**SOURCE MATERIAL**:
=====
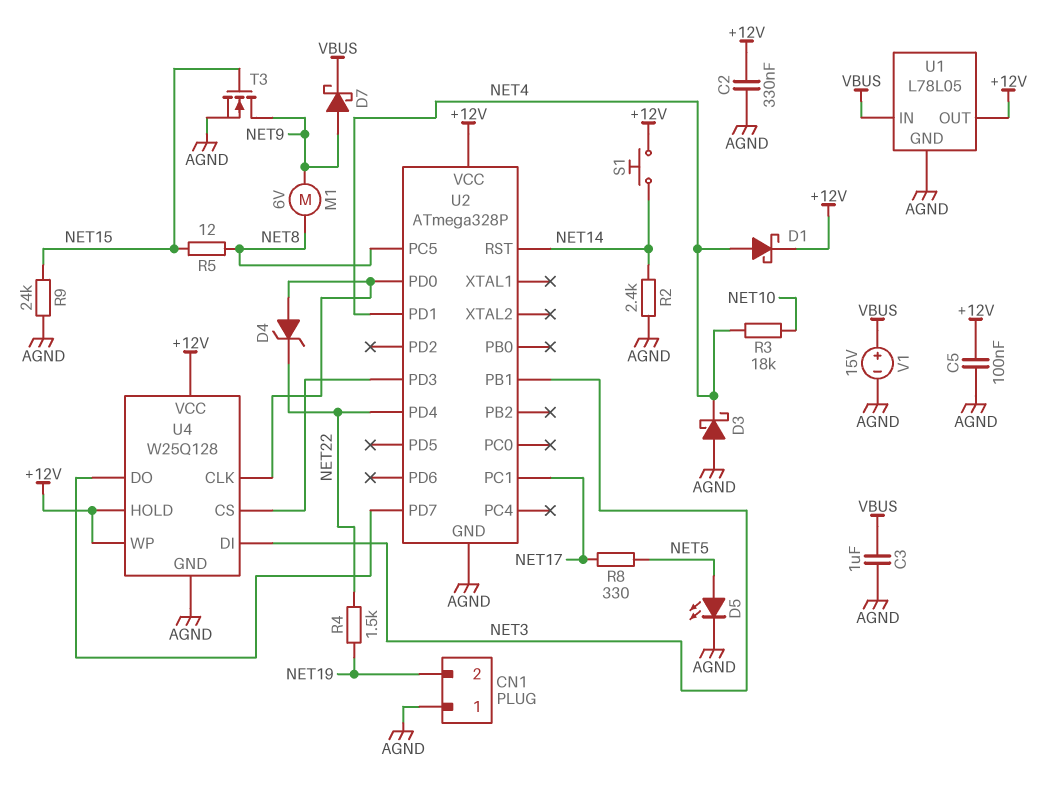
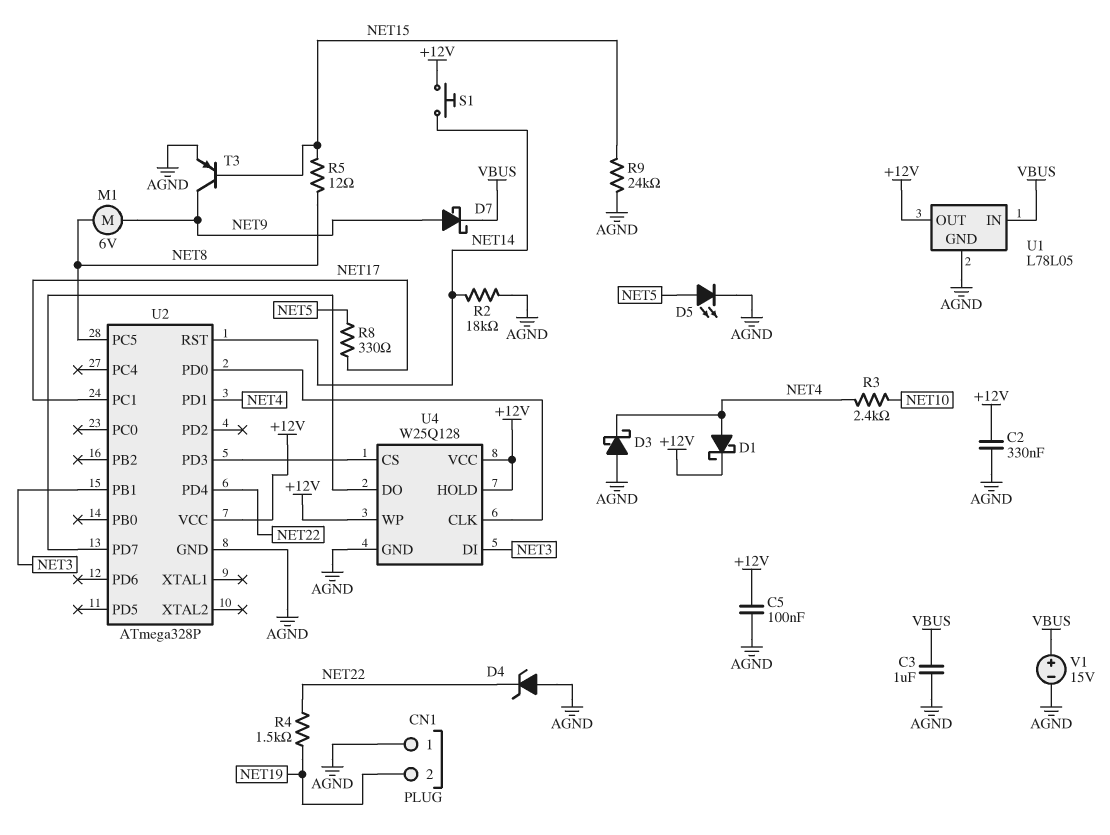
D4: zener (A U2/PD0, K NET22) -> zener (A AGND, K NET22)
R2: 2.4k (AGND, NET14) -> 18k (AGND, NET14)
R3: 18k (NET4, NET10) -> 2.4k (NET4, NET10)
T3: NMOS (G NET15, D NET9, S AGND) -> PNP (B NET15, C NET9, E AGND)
=====
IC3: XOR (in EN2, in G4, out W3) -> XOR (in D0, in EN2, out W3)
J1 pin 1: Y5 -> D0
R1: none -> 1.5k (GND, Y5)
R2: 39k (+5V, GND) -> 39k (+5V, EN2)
=====
**WHAT TO PRODUCE**: Work through the data and count each line holding the string "AGND". Give only that count.

**FINISHED TASK**: 3